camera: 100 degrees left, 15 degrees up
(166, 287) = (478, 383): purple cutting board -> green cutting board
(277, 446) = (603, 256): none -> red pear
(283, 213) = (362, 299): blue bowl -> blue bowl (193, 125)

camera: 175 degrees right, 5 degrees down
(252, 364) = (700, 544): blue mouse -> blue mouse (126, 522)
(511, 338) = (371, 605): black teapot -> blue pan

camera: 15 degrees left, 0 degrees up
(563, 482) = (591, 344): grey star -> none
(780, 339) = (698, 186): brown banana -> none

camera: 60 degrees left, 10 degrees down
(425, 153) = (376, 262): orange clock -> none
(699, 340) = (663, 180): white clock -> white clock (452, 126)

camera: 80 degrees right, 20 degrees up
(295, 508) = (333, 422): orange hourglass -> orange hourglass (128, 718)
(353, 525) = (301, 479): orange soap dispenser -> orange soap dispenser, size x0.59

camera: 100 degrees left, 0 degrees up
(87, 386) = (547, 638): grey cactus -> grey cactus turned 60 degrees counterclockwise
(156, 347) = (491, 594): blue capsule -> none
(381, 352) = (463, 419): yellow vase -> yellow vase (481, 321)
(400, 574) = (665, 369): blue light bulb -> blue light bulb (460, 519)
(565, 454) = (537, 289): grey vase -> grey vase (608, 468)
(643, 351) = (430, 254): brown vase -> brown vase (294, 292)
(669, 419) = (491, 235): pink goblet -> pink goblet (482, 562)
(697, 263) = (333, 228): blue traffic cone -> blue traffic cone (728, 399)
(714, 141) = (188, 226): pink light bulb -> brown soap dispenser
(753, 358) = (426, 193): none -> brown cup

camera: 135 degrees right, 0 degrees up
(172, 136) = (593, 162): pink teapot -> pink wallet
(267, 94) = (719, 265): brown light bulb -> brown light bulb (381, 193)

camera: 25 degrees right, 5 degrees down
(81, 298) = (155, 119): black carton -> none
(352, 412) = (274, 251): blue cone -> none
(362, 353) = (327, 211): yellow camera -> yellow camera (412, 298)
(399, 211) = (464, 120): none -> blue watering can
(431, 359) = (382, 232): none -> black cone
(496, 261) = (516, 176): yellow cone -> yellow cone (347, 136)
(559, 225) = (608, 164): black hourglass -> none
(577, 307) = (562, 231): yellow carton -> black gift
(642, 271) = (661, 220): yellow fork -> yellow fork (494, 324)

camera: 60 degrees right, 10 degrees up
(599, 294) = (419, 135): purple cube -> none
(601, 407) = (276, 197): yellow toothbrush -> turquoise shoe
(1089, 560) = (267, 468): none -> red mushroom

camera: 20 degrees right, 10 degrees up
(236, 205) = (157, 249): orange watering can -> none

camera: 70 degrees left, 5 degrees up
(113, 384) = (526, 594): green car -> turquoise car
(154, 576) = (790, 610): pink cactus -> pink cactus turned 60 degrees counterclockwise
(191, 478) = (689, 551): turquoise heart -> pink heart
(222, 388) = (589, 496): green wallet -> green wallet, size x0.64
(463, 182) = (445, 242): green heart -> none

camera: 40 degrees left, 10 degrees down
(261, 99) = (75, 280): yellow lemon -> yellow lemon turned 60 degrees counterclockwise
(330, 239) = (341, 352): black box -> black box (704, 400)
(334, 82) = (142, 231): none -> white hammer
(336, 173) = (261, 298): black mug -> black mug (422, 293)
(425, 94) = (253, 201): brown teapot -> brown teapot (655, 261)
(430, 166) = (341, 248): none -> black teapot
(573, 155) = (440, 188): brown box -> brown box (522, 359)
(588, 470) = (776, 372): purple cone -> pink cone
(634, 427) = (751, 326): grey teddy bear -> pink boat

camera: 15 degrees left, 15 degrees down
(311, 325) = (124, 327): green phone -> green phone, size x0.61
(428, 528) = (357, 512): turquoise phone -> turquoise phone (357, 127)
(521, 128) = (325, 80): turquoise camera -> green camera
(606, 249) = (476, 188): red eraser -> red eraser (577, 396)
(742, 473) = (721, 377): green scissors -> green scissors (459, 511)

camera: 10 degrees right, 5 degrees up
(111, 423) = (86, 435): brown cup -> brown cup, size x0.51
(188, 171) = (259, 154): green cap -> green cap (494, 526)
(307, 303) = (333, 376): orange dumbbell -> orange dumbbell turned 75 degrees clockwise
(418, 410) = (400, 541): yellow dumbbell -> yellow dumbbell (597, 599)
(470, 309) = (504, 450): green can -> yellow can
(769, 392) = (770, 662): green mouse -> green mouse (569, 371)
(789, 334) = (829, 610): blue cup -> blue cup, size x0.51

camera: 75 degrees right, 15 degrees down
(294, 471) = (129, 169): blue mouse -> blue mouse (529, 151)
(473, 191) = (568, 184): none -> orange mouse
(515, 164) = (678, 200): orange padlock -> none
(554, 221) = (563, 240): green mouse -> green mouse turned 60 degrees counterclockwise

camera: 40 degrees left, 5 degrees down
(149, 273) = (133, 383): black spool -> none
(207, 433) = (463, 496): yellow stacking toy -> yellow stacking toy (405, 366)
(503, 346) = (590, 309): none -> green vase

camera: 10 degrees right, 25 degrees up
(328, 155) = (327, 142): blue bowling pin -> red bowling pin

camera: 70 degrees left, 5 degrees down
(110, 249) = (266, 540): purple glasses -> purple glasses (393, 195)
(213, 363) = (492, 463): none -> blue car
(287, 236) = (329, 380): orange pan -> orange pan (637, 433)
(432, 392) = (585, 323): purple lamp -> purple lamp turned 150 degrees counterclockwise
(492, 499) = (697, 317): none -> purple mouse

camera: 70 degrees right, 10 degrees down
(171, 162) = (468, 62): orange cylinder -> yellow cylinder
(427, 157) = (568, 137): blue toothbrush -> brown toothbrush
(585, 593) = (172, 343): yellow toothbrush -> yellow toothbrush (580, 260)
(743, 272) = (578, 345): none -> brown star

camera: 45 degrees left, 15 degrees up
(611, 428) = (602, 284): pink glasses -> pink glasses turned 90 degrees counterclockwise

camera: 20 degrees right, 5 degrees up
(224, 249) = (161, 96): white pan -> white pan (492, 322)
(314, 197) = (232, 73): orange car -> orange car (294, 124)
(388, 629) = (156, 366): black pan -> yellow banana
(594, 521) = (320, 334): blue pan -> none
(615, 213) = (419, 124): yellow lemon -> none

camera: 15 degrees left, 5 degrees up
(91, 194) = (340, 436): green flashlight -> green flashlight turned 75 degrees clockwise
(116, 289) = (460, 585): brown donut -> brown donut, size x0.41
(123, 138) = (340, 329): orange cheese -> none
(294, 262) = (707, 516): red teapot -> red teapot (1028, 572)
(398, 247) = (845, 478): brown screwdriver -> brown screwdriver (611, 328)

☆ ☆ ☆ ☆ ☆

_WHAT YOU SHOULD DO_
Produce a precise copy of all the material above.

_EXPECTED ANSWER_
camera: 100 degrees left, 15 degrees up
(166, 287) = (478, 383): purple cutting board -> green cutting board
(277, 446) = (603, 256): none -> red pear
(283, 213) = (362, 299): blue bowl -> blue bowl (193, 125)

camera: 175 degrees right, 5 degrees down
(252, 364) = (700, 544): blue mouse -> blue mouse (126, 522)
(511, 338) = (371, 605): black teapot -> blue pan

camera: 15 degrees left, 0 degrees up
(563, 482) = (591, 344): grey star -> none
(780, 339) = (698, 186): brown banana -> none

camera: 60 degrees left, 10 degrees down
(425, 153) = (376, 262): orange clock -> none
(699, 340) = (663, 180): white clock -> white clock (452, 126)

camera: 80 degrees right, 20 degrees up
(295, 508) = (333, 422): orange hourglass -> orange hourglass (128, 718)
(353, 525) = (301, 479): orange soap dispenser -> orange soap dispenser, size x0.59

camera: 100 degrees left, 0 degrees up
(87, 386) = (547, 638): grey cactus -> grey cactus turned 60 degrees counterclockwise
(156, 347) = (491, 594): blue capsule -> none
(381, 352) = (463, 419): yellow vase -> yellow vase (481, 321)
(400, 574) = (665, 369): blue light bulb -> blue light bulb (460, 519)
(565, 454) = (537, 289): grey vase -> grey vase (608, 468)
(643, 351) = (430, 254): brown vase -> brown vase (294, 292)
(669, 419) = (491, 235): pink goblet -> pink goblet (482, 562)
(697, 263) = (333, 228): blue traffic cone -> blue traffic cone (728, 399)
(714, 141) = (188, 226): pink light bulb -> brown soap dispenser
(753, 358) = (426, 193): none -> brown cup

camera: 135 degrees right, 0 degrees up
(172, 136) = (593, 162): pink teapot -> pink wallet
(267, 94) = (719, 265): brown light bulb -> brown light bulb (381, 193)

camera: 25 degrees right, 5 degrees down
(81, 298) = (155, 119): black carton -> none
(352, 412) = (274, 251): blue cone -> none
(362, 353) = (327, 211): yellow camera -> yellow camera (412, 298)
(399, 211) = (464, 120): none -> blue watering can
(431, 359) = (382, 232): none -> black cone
(496, 261) = (516, 176): yellow cone -> yellow cone (347, 136)
(559, 225) = (608, 164): black hourglass -> none
(577, 307) = (562, 231): yellow carton -> black gift
(642, 271) = (661, 220): yellow fork -> yellow fork (494, 324)

camera: 60 degrees right, 10 degrees up
(599, 294) = (419, 135): purple cube -> none
(601, 407) = (276, 197): yellow toothbrush -> turquoise shoe
(1089, 560) = (267, 468): none -> red mushroom

camera: 20 degrees right, 10 degrees up
(236, 205) = (157, 249): orange watering can -> none

camera: 70 degrees left, 5 degrees up
(113, 384) = (526, 594): green car -> turquoise car
(154, 576) = (790, 610): pink cactus -> pink cactus turned 60 degrees counterclockwise
(191, 478) = (689, 551): turquoise heart -> pink heart
(222, 388) = (589, 496): green wallet -> green wallet, size x0.64
(463, 182) = (445, 242): green heart -> none

camera: 40 degrees left, 10 degrees down
(261, 99) = (75, 280): yellow lemon -> yellow lemon turned 60 degrees counterclockwise
(330, 239) = (341, 352): black box -> black box (704, 400)
(334, 82) = (142, 231): none -> white hammer
(336, 173) = (261, 298): black mug -> black mug (422, 293)
(425, 94) = (253, 201): brown teapot -> brown teapot (655, 261)
(430, 166) = (341, 248): none -> black teapot
(573, 155) = (440, 188): brown box -> brown box (522, 359)
(588, 470) = (776, 372): purple cone -> pink cone
(634, 427) = (751, 326): grey teddy bear -> pink boat

camera: 15 degrees left, 15 degrees down
(311, 325) = (124, 327): green phone -> green phone, size x0.61
(428, 528) = (357, 512): turquoise phone -> turquoise phone (357, 127)
(521, 128) = (325, 80): turquoise camera -> green camera
(606, 249) = (476, 188): red eraser -> red eraser (577, 396)
(742, 473) = (721, 377): green scissors -> green scissors (459, 511)

camera: 10 degrees right, 5 degrees up
(111, 423) = (86, 435): brown cup -> brown cup, size x0.51
(188, 171) = (259, 154): green cap -> green cap (494, 526)
(307, 303) = (333, 376): orange dumbbell -> orange dumbbell turned 75 degrees clockwise
(418, 410) = (400, 541): yellow dumbbell -> yellow dumbbell (597, 599)
(470, 309) = (504, 450): green can -> yellow can
(769, 392) = (770, 662): green mouse -> green mouse (569, 371)
(789, 334) = (829, 610): blue cup -> blue cup, size x0.51

camera: 75 degrees right, 15 degrees down
(294, 471) = (129, 169): blue mouse -> blue mouse (529, 151)
(473, 191) = (568, 184): none -> orange mouse
(515, 164) = (678, 200): orange padlock -> none
(554, 221) = (563, 240): green mouse -> green mouse turned 60 degrees counterclockwise

camera: 40 degrees left, 5 degrees down
(149, 273) = (133, 383): black spool -> none
(207, 433) = (463, 496): yellow stacking toy -> yellow stacking toy (405, 366)
(503, 346) = (590, 309): none -> green vase

camera: 10 degrees right, 25 degrees up
(328, 155) = (327, 142): blue bowling pin -> red bowling pin

camera: 70 degrees left, 5 degrees down
(110, 249) = (266, 540): purple glasses -> purple glasses (393, 195)
(213, 363) = (492, 463): none -> blue car
(287, 236) = (329, 380): orange pan -> orange pan (637, 433)
(432, 392) = (585, 323): purple lamp -> purple lamp turned 150 degrees counterclockwise
(492, 499) = (697, 317): none -> purple mouse

camera: 70 degrees right, 10 degrees down
(171, 162) = (468, 62): orange cylinder -> yellow cylinder
(427, 157) = (568, 137): blue toothbrush -> brown toothbrush
(585, 593) = (172, 343): yellow toothbrush -> yellow toothbrush (580, 260)
(743, 272) = (578, 345): none -> brown star

camera: 45 degrees left, 15 degrees up
(611, 428) = (602, 284): pink glasses -> pink glasses turned 90 degrees counterclockwise

camera: 20 degrees right, 5 degrees up
(224, 249) = (161, 96): white pan -> white pan (492, 322)
(314, 197) = (232, 73): orange car -> orange car (294, 124)
(388, 629) = (156, 366): black pan -> yellow banana
(594, 521) = (320, 334): blue pan -> none
(615, 213) = (419, 124): yellow lemon -> none

camera: 15 degrees left, 5 degrees up
(91, 194) = (340, 436): green flashlight -> green flashlight turned 75 degrees clockwise
(116, 289) = (460, 585): brown donut -> brown donut, size x0.41
(123, 138) = (340, 329): orange cheese -> none
(294, 262) = (707, 516): red teapot -> red teapot (1028, 572)
(398, 247) = (845, 478): brown screwdriver -> brown screwdriver (611, 328)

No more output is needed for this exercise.